# What to produce
Retype the entries in full.

# Data supplied
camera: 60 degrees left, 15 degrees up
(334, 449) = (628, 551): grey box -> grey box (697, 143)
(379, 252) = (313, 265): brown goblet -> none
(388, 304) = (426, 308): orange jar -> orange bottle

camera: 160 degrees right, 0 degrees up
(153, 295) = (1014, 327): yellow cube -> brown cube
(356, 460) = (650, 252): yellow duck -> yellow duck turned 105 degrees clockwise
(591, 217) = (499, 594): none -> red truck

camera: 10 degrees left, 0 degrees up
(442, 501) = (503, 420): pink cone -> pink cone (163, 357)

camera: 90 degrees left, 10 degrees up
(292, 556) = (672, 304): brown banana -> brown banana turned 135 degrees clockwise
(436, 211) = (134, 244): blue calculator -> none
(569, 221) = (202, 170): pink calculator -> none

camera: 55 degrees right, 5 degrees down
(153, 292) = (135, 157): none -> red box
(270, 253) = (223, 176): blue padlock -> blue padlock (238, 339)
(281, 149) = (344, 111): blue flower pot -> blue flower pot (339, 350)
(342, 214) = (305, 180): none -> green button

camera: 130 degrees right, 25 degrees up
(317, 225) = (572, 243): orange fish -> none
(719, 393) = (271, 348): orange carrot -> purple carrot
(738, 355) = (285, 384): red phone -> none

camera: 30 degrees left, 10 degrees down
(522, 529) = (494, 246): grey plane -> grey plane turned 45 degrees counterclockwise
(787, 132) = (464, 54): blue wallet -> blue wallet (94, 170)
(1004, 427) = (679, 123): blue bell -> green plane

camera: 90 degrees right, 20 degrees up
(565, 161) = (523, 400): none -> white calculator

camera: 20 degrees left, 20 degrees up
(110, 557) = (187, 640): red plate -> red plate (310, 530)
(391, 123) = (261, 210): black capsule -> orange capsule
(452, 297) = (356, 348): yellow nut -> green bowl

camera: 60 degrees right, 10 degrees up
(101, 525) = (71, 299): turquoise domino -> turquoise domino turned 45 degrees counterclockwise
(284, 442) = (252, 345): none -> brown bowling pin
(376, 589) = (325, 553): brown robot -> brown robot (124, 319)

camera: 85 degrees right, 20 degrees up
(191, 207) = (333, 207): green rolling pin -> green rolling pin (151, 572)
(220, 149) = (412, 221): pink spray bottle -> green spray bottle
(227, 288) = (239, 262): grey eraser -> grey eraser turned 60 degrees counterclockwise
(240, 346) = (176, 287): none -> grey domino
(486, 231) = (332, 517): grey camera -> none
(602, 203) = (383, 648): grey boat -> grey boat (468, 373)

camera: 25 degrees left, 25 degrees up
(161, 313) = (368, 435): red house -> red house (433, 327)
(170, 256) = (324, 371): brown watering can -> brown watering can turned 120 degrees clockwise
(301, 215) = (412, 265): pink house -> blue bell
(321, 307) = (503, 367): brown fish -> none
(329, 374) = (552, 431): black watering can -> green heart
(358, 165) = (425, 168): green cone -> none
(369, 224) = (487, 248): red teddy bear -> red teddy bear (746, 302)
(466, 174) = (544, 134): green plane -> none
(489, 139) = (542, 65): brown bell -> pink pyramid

# Solution for this exercise
camera: 60 degrees left, 15 degrees up
(334, 449) = (628, 551): grey box -> grey box (697, 143)
(379, 252) = (313, 265): brown goblet -> none
(388, 304) = (426, 308): orange jar -> orange bottle

camera: 160 degrees right, 0 degrees up
(153, 295) = (1014, 327): yellow cube -> brown cube
(356, 460) = (650, 252): yellow duck -> yellow duck turned 105 degrees clockwise
(591, 217) = (499, 594): none -> red truck

camera: 10 degrees left, 0 degrees up
(442, 501) = (503, 420): pink cone -> pink cone (163, 357)

camera: 90 degrees left, 10 degrees up
(292, 556) = (672, 304): brown banana -> brown banana turned 135 degrees clockwise
(436, 211) = (134, 244): blue calculator -> none
(569, 221) = (202, 170): pink calculator -> none

camera: 55 degrees right, 5 degrees down
(153, 292) = (135, 157): none -> red box
(270, 253) = (223, 176): blue padlock -> blue padlock (238, 339)
(281, 149) = (344, 111): blue flower pot -> blue flower pot (339, 350)
(342, 214) = (305, 180): none -> green button

camera: 130 degrees right, 25 degrees up
(317, 225) = (572, 243): orange fish -> none
(719, 393) = (271, 348): orange carrot -> purple carrot
(738, 355) = (285, 384): red phone -> none

camera: 30 degrees left, 10 degrees down
(522, 529) = (494, 246): grey plane -> grey plane turned 45 degrees counterclockwise
(787, 132) = (464, 54): blue wallet -> blue wallet (94, 170)
(1004, 427) = (679, 123): blue bell -> green plane

camera: 90 degrees right, 20 degrees up
(565, 161) = (523, 400): none -> white calculator

camera: 20 degrees left, 20 degrees up
(110, 557) = (187, 640): red plate -> red plate (310, 530)
(391, 123) = (261, 210): black capsule -> orange capsule
(452, 297) = (356, 348): yellow nut -> green bowl

camera: 60 degrees right, 10 degrees up
(101, 525) = (71, 299): turquoise domino -> turquoise domino turned 45 degrees counterclockwise
(284, 442) = (252, 345): none -> brown bowling pin
(376, 589) = (325, 553): brown robot -> brown robot (124, 319)

camera: 85 degrees right, 20 degrees up
(191, 207) = (333, 207): green rolling pin -> green rolling pin (151, 572)
(220, 149) = (412, 221): pink spray bottle -> green spray bottle
(227, 288) = (239, 262): grey eraser -> grey eraser turned 60 degrees counterclockwise
(240, 346) = (176, 287): none -> grey domino
(486, 231) = (332, 517): grey camera -> none
(602, 203) = (383, 648): grey boat -> grey boat (468, 373)

camera: 25 degrees left, 25 degrees up
(161, 313) = (368, 435): red house -> red house (433, 327)
(170, 256) = (324, 371): brown watering can -> brown watering can turned 120 degrees clockwise
(301, 215) = (412, 265): pink house -> blue bell
(321, 307) = (503, 367): brown fish -> none
(329, 374) = (552, 431): black watering can -> green heart
(358, 165) = (425, 168): green cone -> none
(369, 224) = (487, 248): red teddy bear -> red teddy bear (746, 302)
(466, 174) = (544, 134): green plane -> none
(489, 139) = (542, 65): brown bell -> pink pyramid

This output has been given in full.